* Requirement *
In the listing that follows, give every line again exactly and omit the pictures.

* Stored data *
※ ※ ※

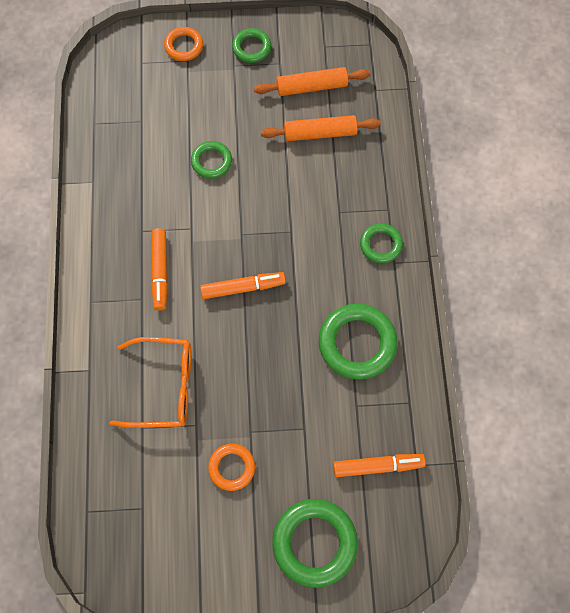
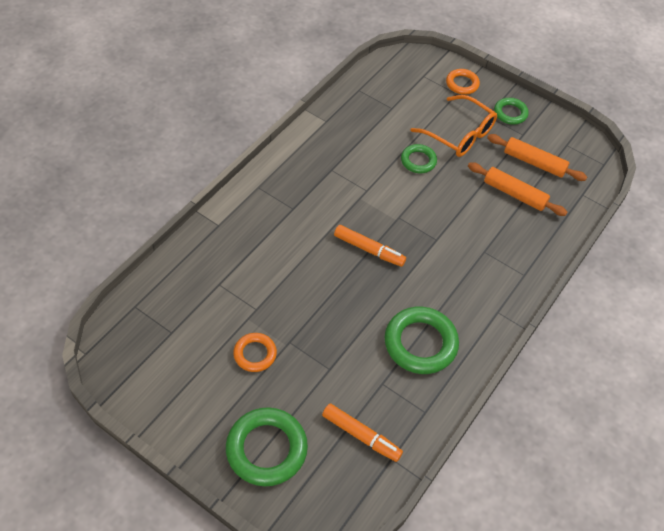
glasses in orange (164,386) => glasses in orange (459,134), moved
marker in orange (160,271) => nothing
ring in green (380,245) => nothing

※ ※ ※

* Solved exercise *
glasses in orange (164,386) => glasses in orange (459,134), moved
marker in orange (160,271) => nothing
ring in green (380,245) => nothing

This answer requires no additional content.